Task details: When you reach the line containing "brown ellipse: (242, 44)", repeat that line and each one after it exactly until the records end, leaving out pictures.

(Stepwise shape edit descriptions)
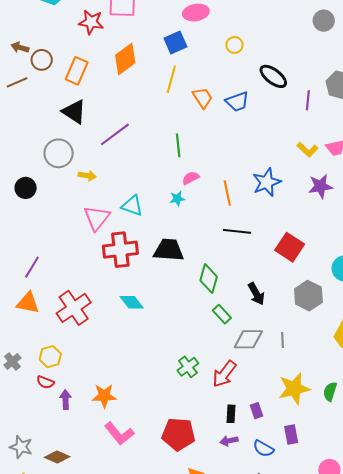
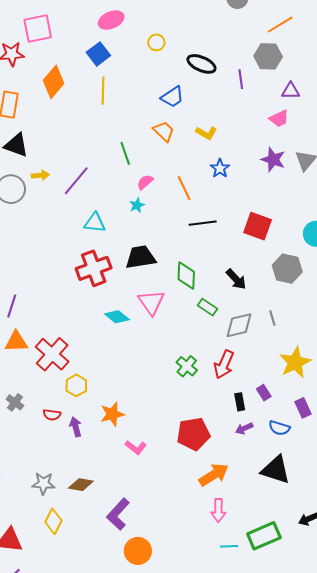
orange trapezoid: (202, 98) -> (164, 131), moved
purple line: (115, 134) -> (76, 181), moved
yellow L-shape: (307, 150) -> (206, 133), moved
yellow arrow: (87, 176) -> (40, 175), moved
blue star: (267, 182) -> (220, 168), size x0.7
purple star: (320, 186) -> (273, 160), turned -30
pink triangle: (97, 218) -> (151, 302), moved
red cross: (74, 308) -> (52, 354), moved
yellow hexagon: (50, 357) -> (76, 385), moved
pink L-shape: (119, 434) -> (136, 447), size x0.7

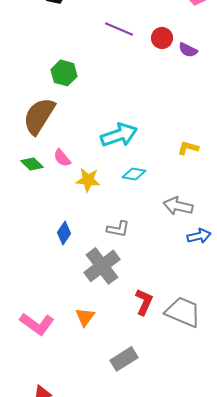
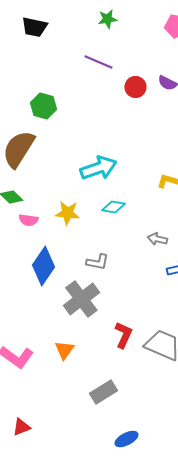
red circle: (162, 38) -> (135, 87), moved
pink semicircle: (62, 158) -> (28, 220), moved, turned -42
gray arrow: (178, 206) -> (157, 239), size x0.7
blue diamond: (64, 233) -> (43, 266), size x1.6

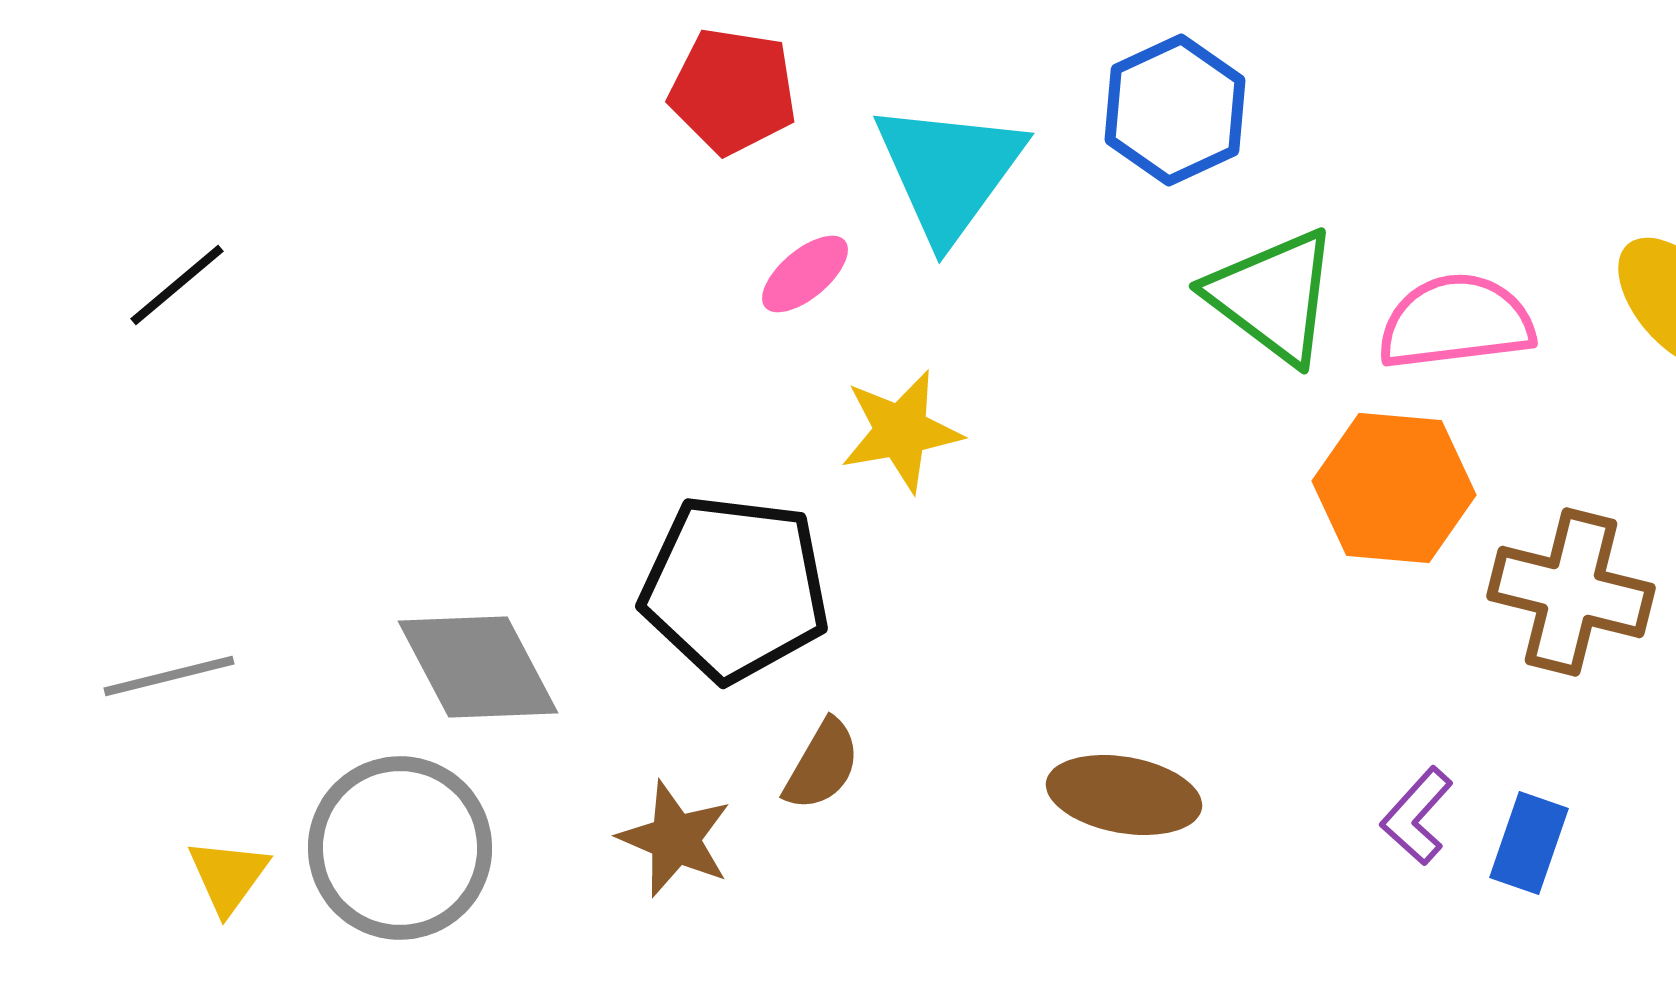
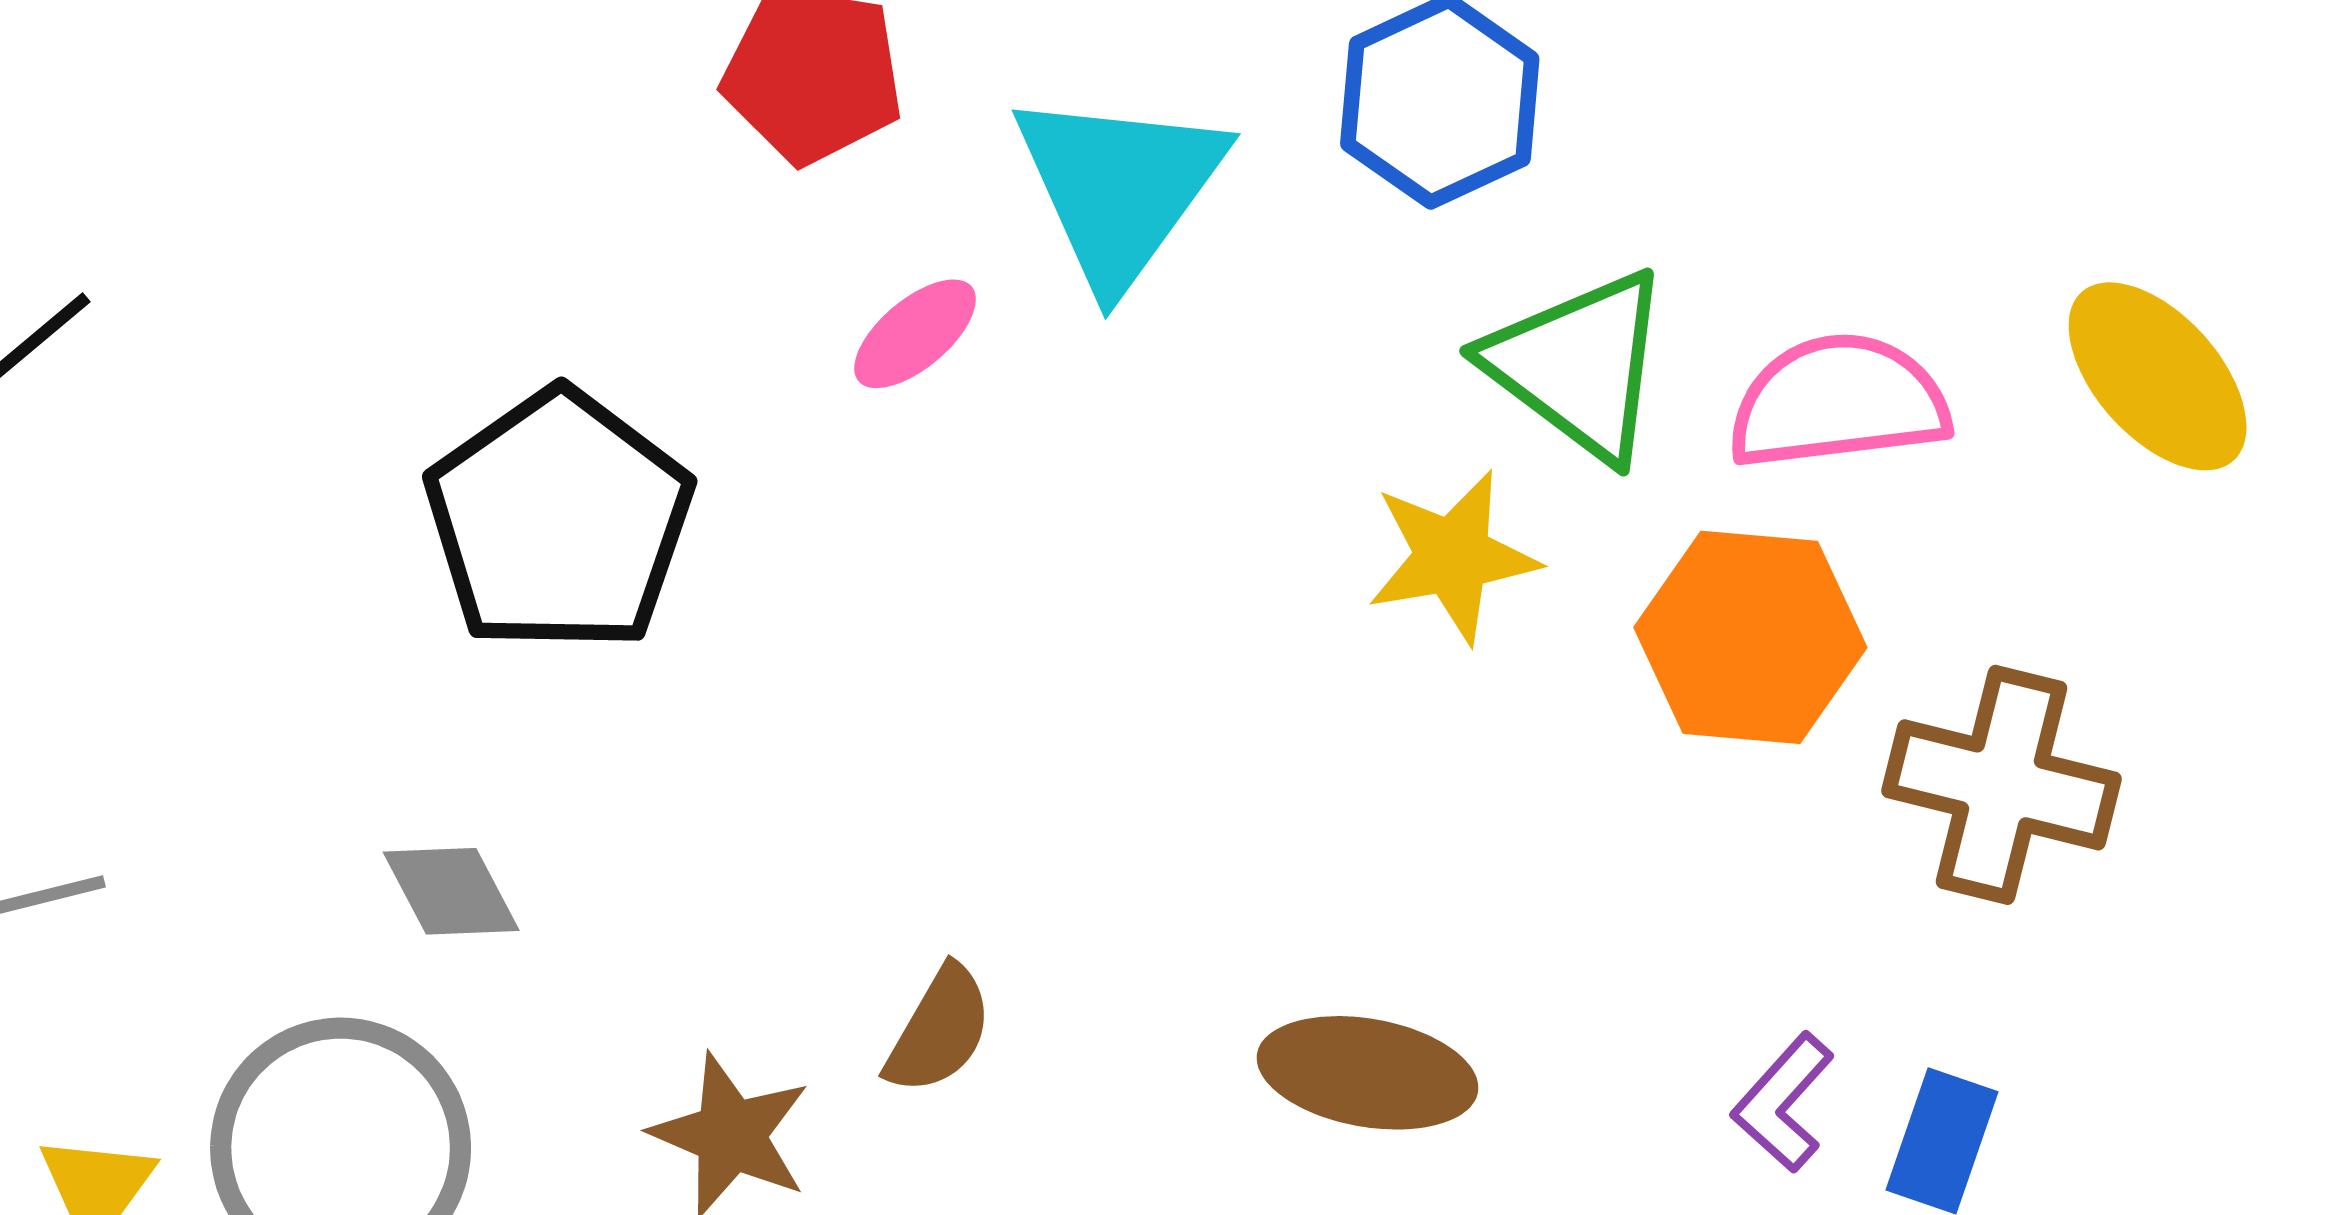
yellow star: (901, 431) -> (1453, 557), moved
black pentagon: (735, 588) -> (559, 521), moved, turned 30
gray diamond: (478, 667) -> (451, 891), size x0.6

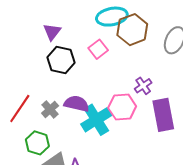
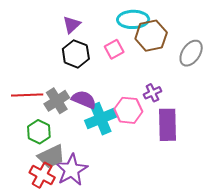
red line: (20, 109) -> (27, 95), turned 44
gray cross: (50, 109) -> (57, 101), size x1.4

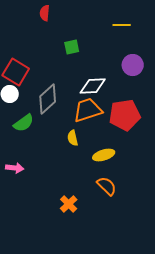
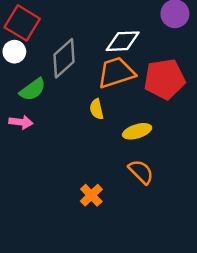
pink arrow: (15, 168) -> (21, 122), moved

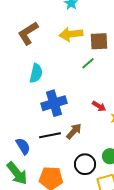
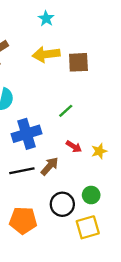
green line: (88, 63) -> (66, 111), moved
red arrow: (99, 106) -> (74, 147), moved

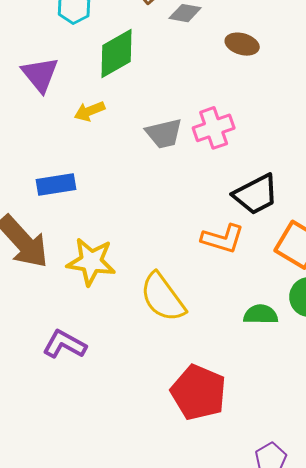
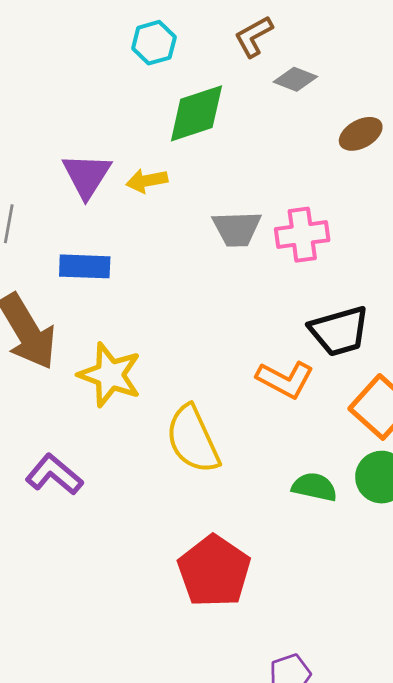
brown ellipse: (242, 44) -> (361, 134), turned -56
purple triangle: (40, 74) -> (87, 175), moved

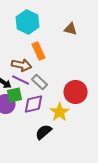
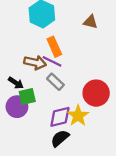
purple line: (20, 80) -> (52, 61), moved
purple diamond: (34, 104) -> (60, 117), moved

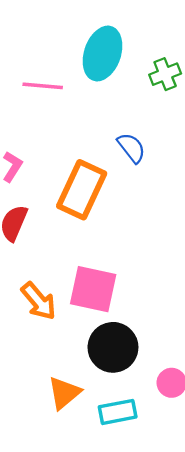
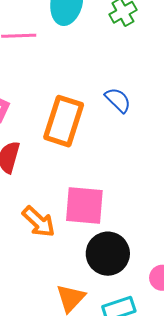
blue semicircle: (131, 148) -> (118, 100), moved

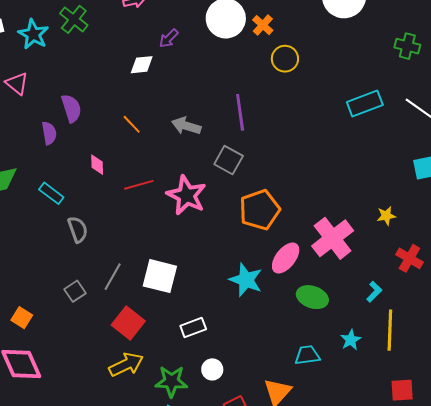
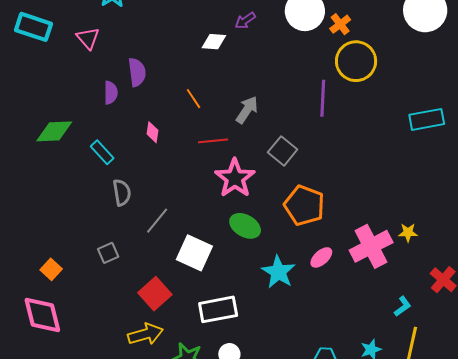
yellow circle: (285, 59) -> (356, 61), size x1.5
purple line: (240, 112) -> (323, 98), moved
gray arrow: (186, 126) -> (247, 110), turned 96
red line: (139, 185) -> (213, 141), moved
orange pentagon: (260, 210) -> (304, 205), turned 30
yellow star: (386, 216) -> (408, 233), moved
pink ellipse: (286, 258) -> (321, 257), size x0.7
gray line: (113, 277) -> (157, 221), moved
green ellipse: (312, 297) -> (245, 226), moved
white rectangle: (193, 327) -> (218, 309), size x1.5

Your solution:
brown ellipse: (242, 44) -> (361, 134), turned -56
purple triangle: (40, 74) -> (87, 175), moved

purple line: (20, 80) -> (52, 61), moved
purple diamond: (34, 104) -> (60, 117), moved

blue semicircle: (131, 148) -> (118, 100), moved

yellow circle: (285, 59) -> (356, 61), size x1.5
purple line: (240, 112) -> (323, 98), moved
gray arrow: (186, 126) -> (247, 110), turned 96
red line: (139, 185) -> (213, 141), moved
orange pentagon: (260, 210) -> (304, 205), turned 30
yellow star: (386, 216) -> (408, 233), moved
pink ellipse: (286, 258) -> (321, 257), size x0.7
gray line: (113, 277) -> (157, 221), moved
green ellipse: (312, 297) -> (245, 226), moved
white rectangle: (193, 327) -> (218, 309), size x1.5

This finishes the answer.